# EXERCISE:
Each line of the records that includes "left" should be found and copied.

# DATA TO USE:
Segment Open

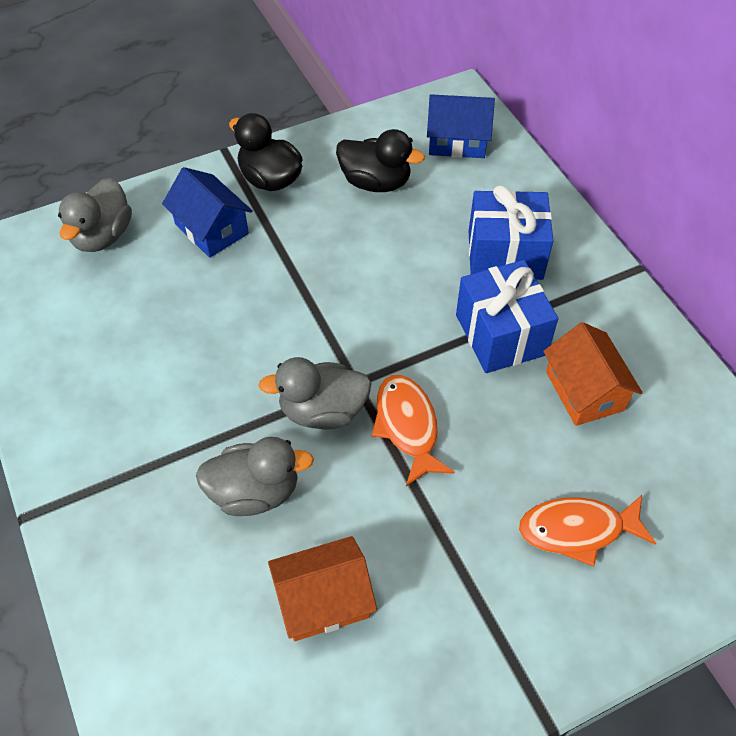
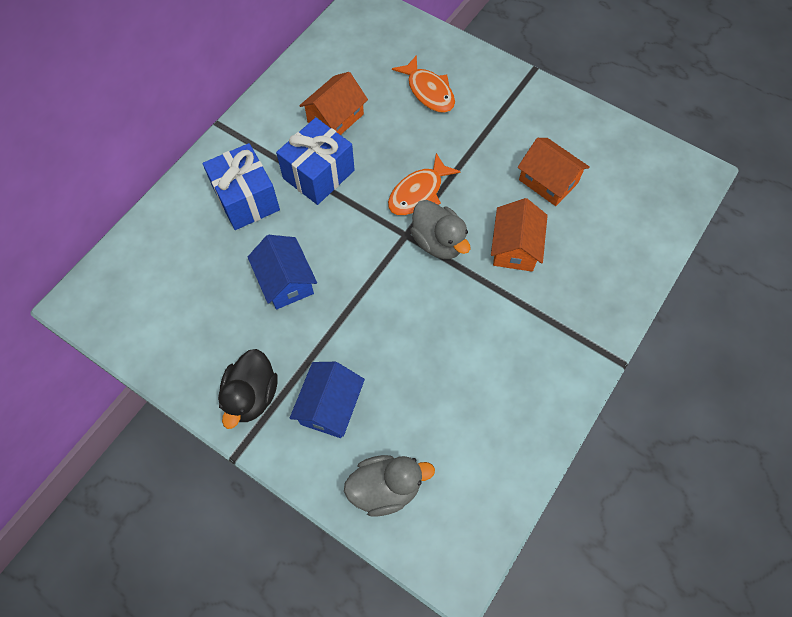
camera: 120 degrees left, 10 degrees up
(255, 492) = (515, 247): grey duck -> orange house
(375, 182) = (215, 315): black duck -> none
(457, 141) = (137, 280): blue house -> blue house (286, 281)

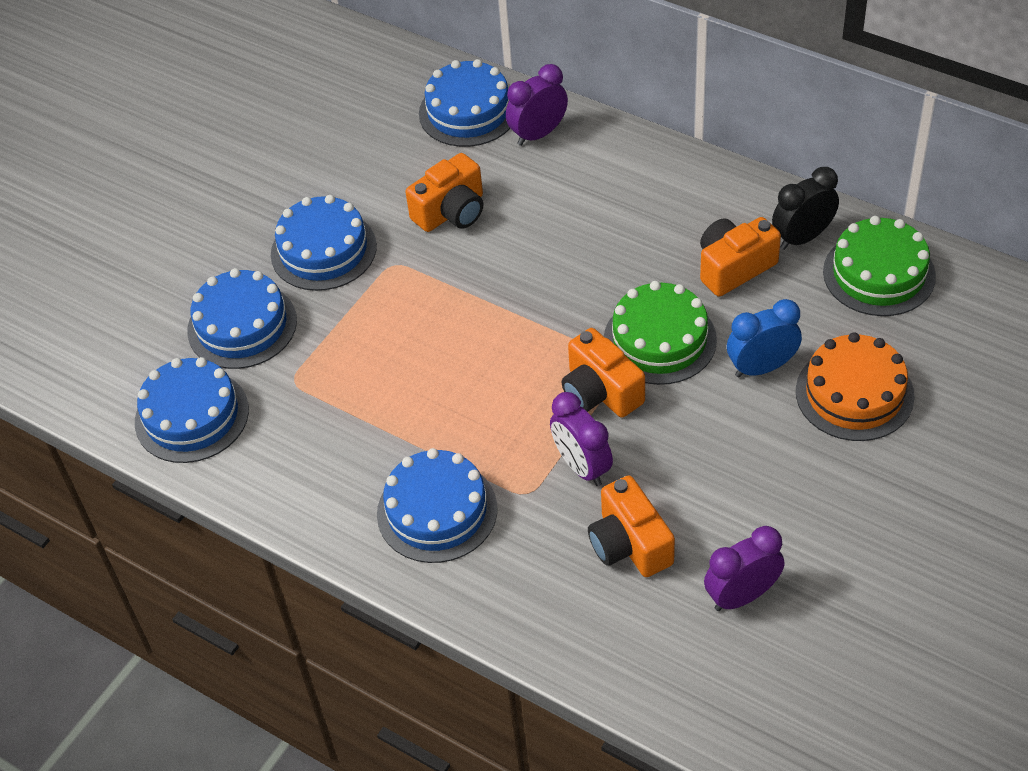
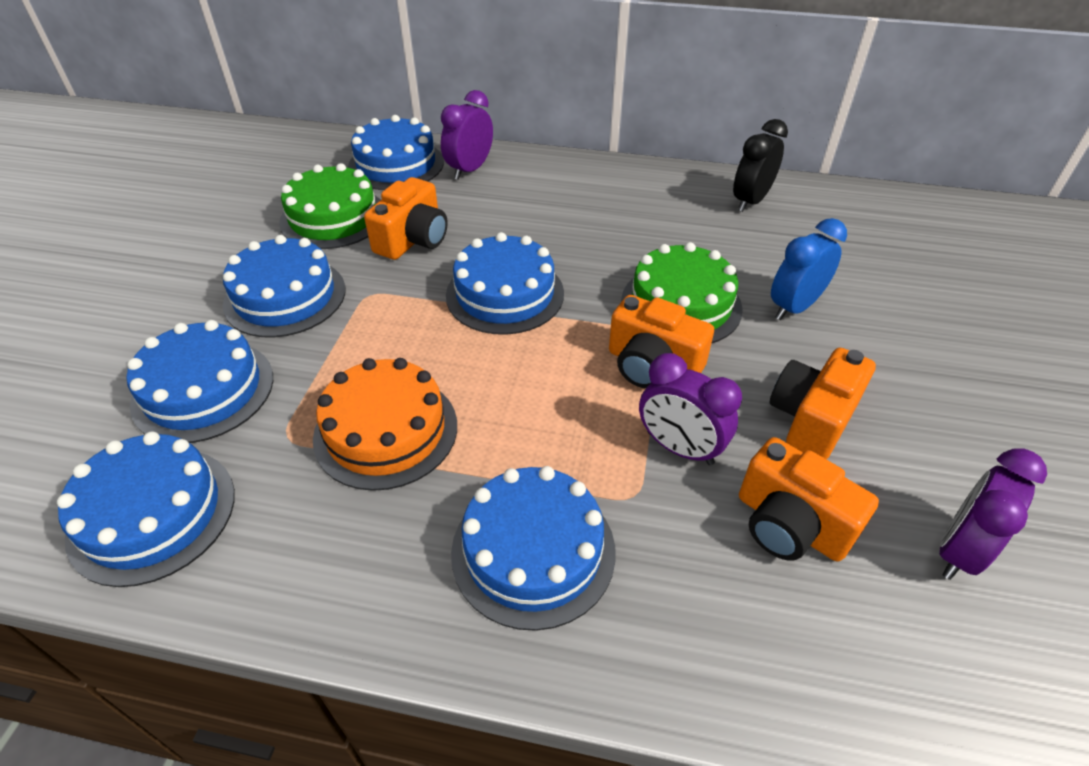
camera: 25 degrees left, 5 degrees down
(509, 291) = (505, 294): none -> blue cake
(734, 267) = (708, 233): orange camera -> orange camera (812, 418)
(854, 393) = (895, 310): orange cake -> orange cake (386, 431)
(879, 274) = (834, 214): green cake -> green cake (333, 217)

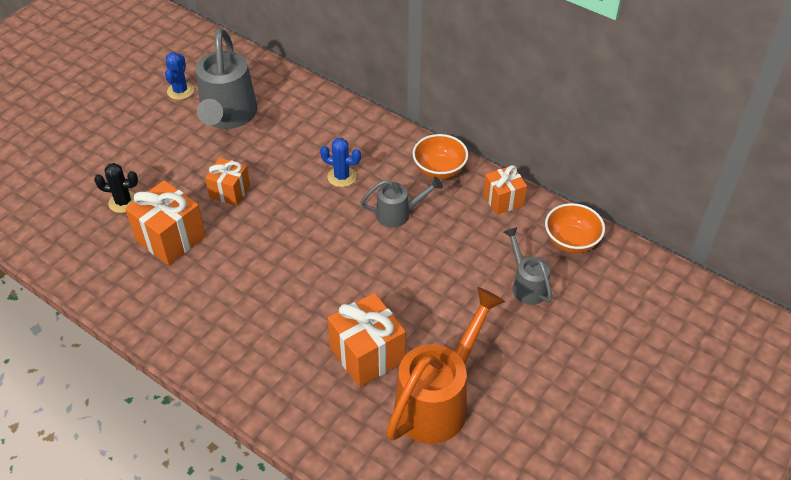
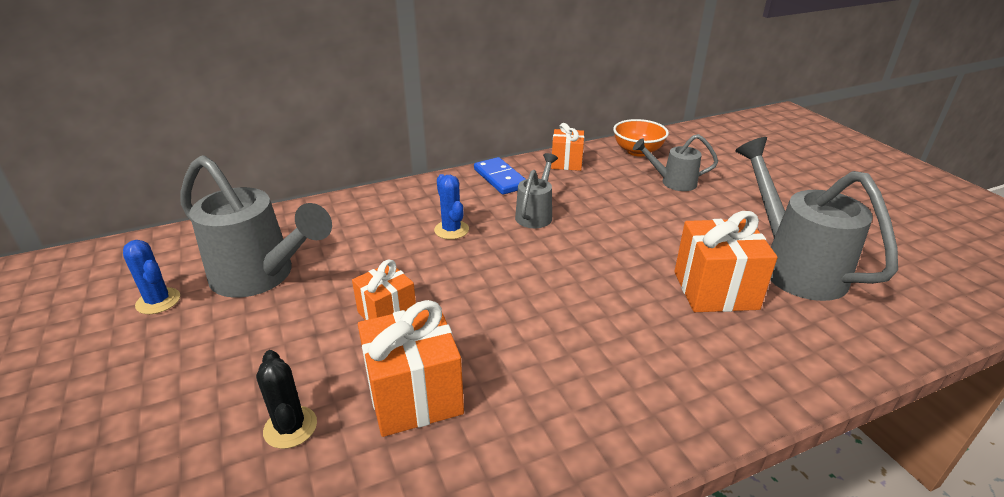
camera: 60 degrees left, 15 degrees down
(123, 202) = (290, 427): black cactus -> black cactus turned 60 degrees counterclockwise
(342, 177) = (451, 230): blue cactus -> blue cactus turned 75 degrees counterclockwise
(438, 400) = (794, 266): orange watering can -> grey watering can
(439, 170) = (500, 178): orange bowl -> blue domino

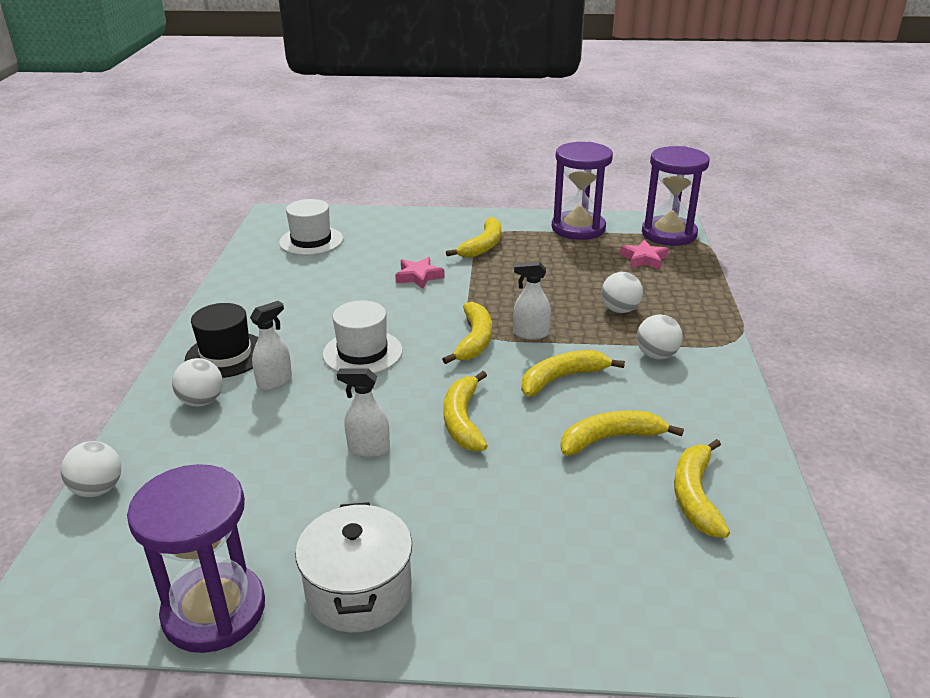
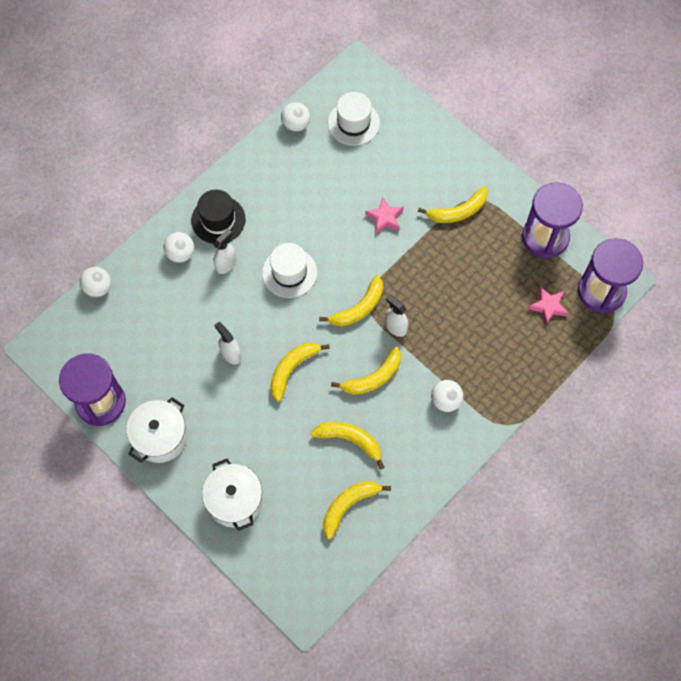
camera: 40 degrees right, 35 degrees up
(275, 382) = (226, 264): white spray bottle -> white spray bottle turned 45 degrees counterclockwise
(553, 589) = (235, 500): none -> white pot
(562, 378) = (373, 378): yellow banana -> yellow banana turned 135 degrees clockwise
(619, 310) = (471, 345): white ball -> white ball (296, 124)

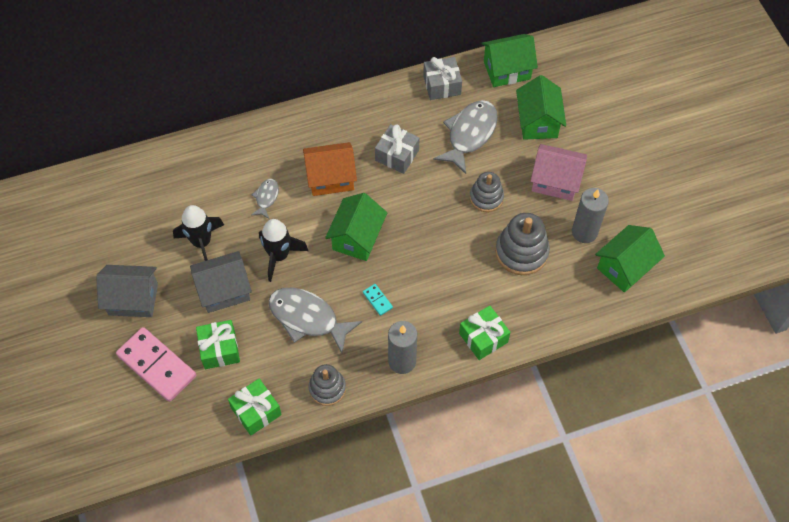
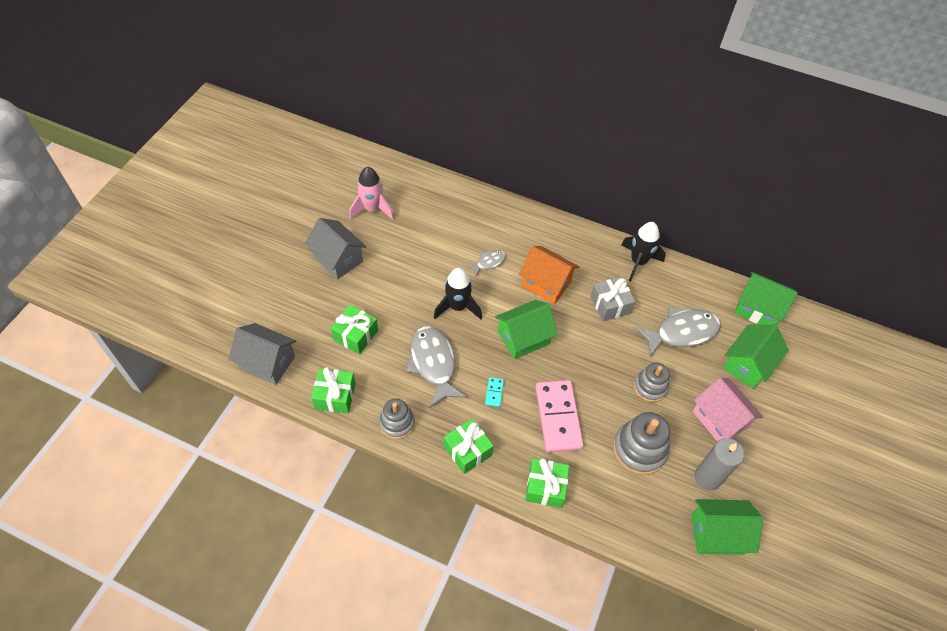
camera: 40 degrees right, 5 degrees down
(115, 230) = (372, 209): none -> pink rocket
(157, 365) = (307, 312): pink domino -> pink domino (558, 417)
(202, 243) = (417, 258): black rocket -> black rocket (638, 262)
(224, 290) = (399, 300): grey house -> grey house (267, 362)
(402, 361) = (467, 451): grey candle -> green gift
(442, 85) = (693, 282): grey gift -> none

Segment Closed

# FINISHED EXERCISE:
camera: 120 degrees left, 10 degrees up
camera: 25 degrees left, 5 degrees down
camera: 60 degrees left, 15 degrees down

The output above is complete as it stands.